(Supplied material)

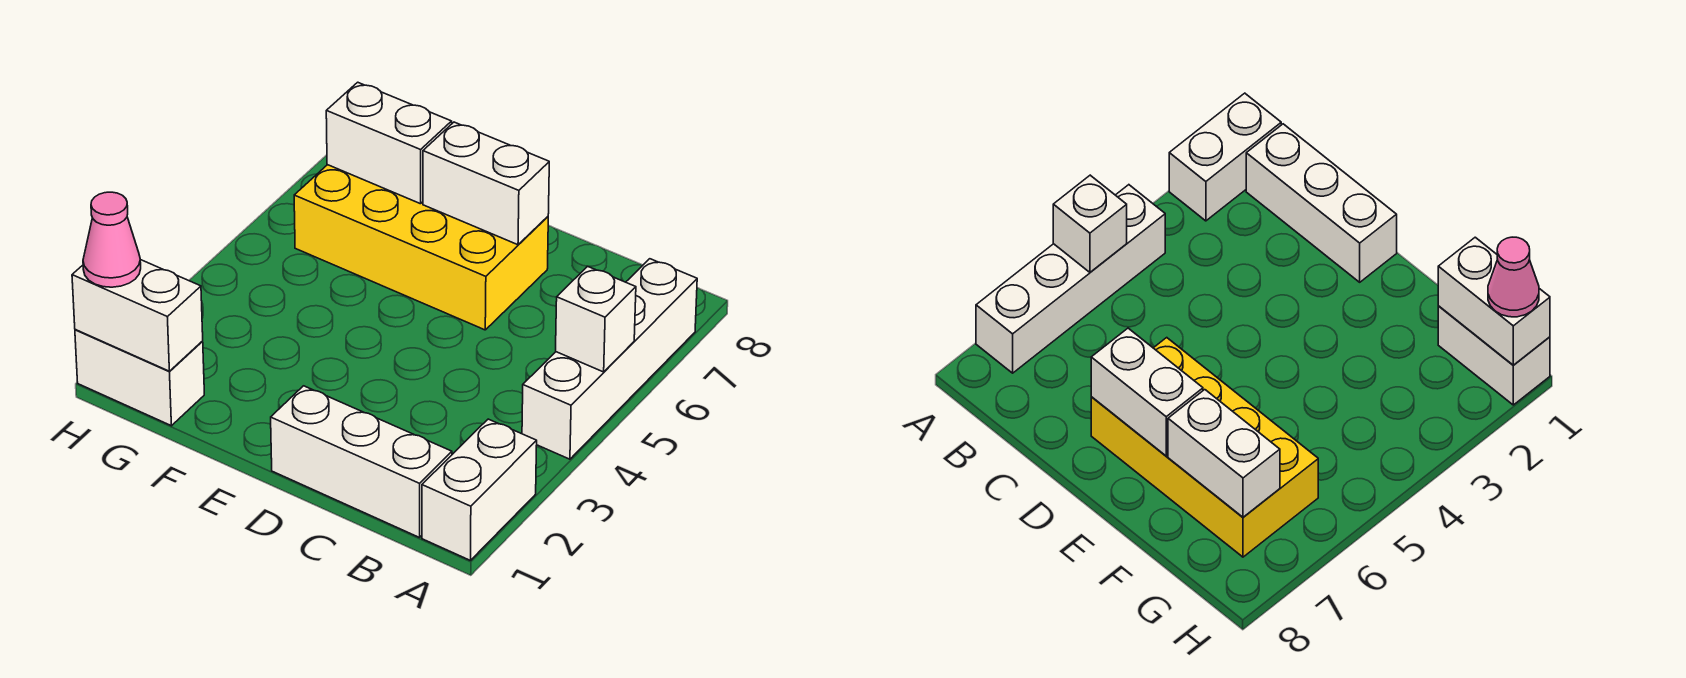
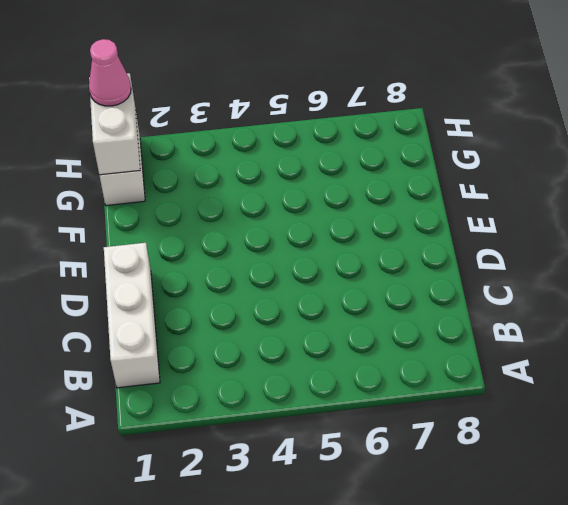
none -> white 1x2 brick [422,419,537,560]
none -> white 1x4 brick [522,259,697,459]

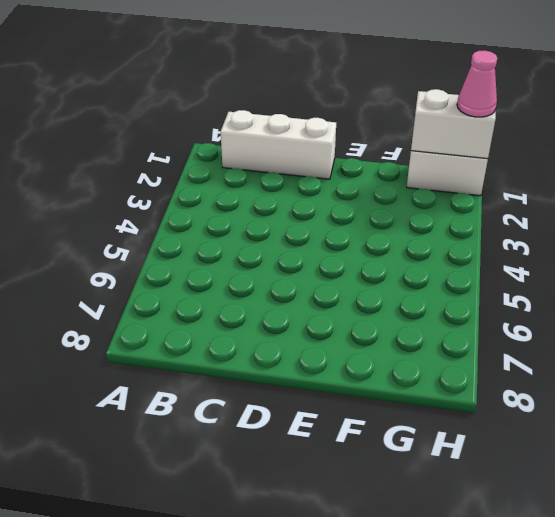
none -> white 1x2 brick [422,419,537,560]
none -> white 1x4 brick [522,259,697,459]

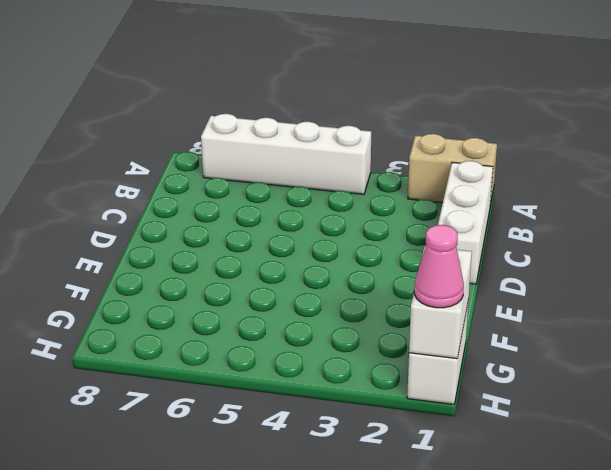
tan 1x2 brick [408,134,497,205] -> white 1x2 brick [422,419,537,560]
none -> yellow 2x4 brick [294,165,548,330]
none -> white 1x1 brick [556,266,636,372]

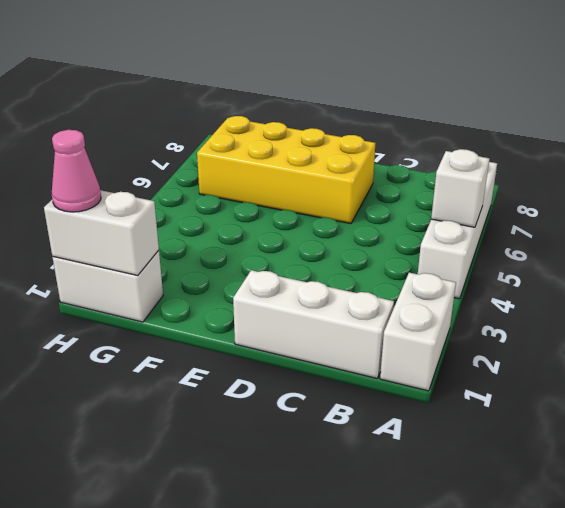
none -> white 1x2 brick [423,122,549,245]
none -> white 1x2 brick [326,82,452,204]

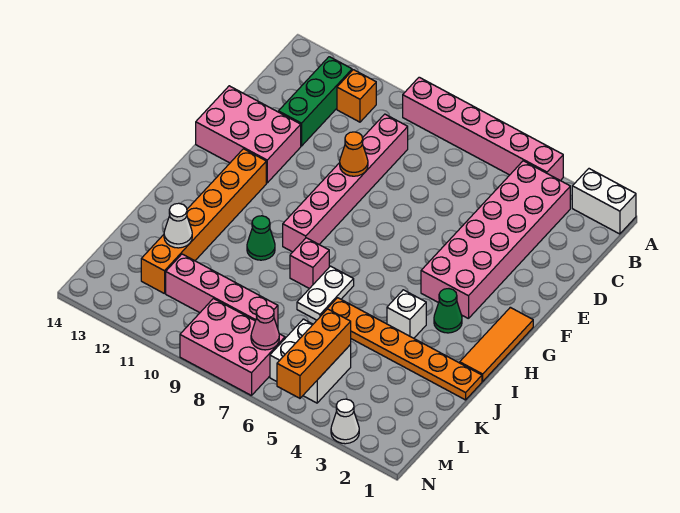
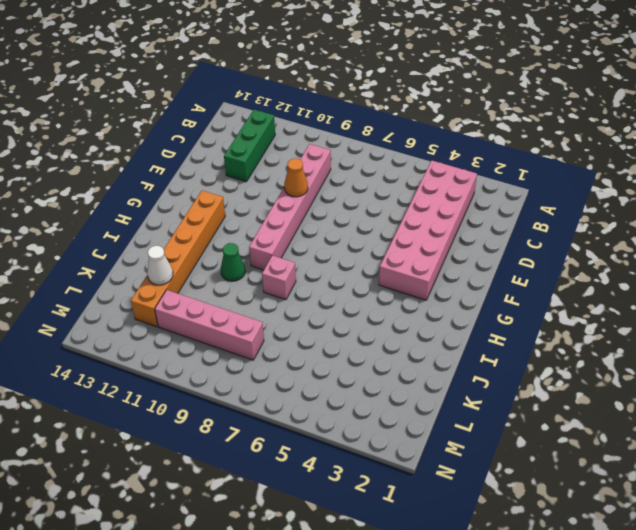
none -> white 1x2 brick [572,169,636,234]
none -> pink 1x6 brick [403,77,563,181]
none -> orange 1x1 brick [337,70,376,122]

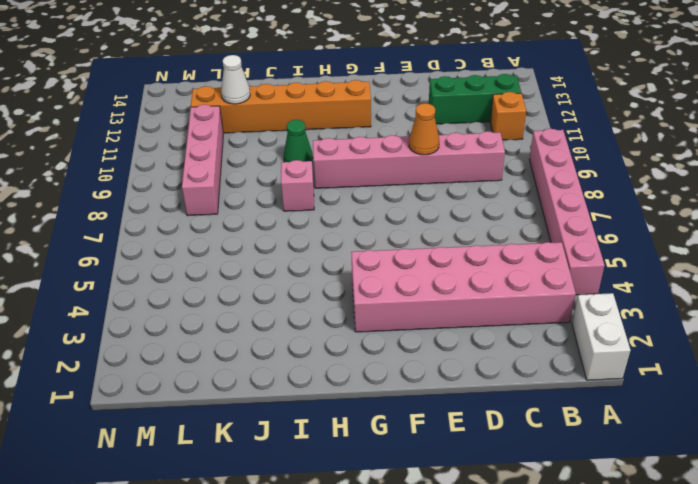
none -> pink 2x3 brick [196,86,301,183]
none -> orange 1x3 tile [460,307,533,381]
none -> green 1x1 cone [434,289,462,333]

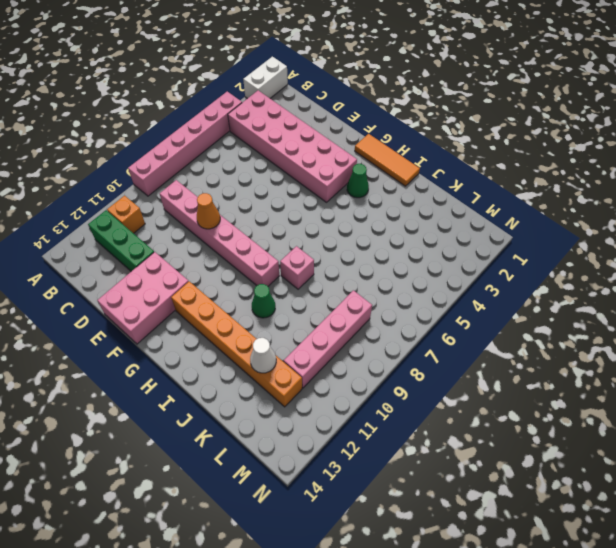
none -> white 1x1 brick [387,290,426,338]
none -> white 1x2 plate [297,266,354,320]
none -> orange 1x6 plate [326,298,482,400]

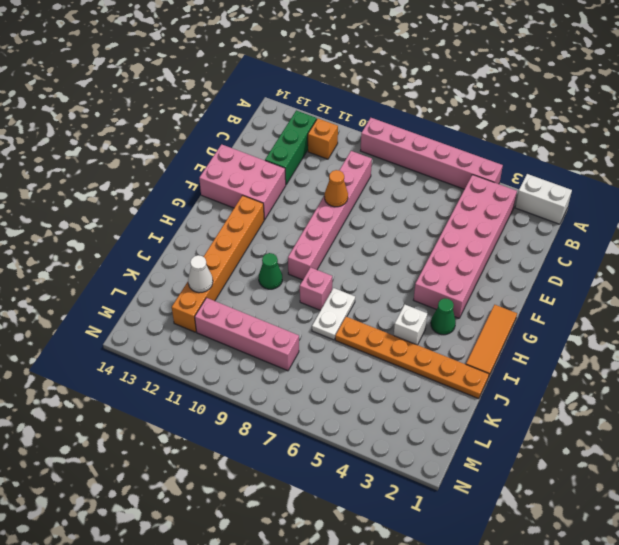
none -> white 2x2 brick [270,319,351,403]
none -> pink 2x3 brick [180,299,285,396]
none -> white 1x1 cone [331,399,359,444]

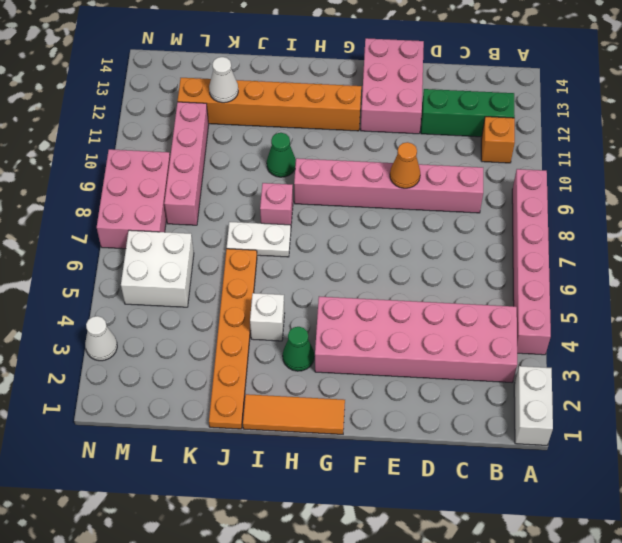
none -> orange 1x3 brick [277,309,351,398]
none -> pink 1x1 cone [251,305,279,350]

(End Supplied material)

Set down the material above exactly as it reads, but not its pictures.

**Written solution:**
none -> white 1x2 brick [422,419,537,560]
none -> white 1x4 brick [522,259,697,459]

none -> white 1x2 brick [422,419,537,560]
none -> white 1x4 brick [522,259,697,459]

tan 1x2 brick [408,134,497,205] -> white 1x2 brick [422,419,537,560]
none -> yellow 2x4 brick [294,165,548,330]
none -> white 1x1 brick [556,266,636,372]

none -> white 1x2 brick [423,122,549,245]
none -> white 1x2 brick [326,82,452,204]

none -> white 1x2 brick [572,169,636,234]
none -> pink 1x6 brick [403,77,563,181]
none -> orange 1x1 brick [337,70,376,122]

none -> pink 2x3 brick [196,86,301,183]
none -> orange 1x3 tile [460,307,533,381]
none -> green 1x1 cone [434,289,462,333]

none -> white 1x1 brick [387,290,426,338]
none -> white 1x2 plate [297,266,354,320]
none -> orange 1x6 plate [326,298,482,400]

none -> white 2x2 brick [270,319,351,403]
none -> pink 2x3 brick [180,299,285,396]
none -> white 1x1 cone [331,399,359,444]

none -> orange 1x3 brick [277,309,351,398]
none -> pink 1x1 cone [251,305,279,350]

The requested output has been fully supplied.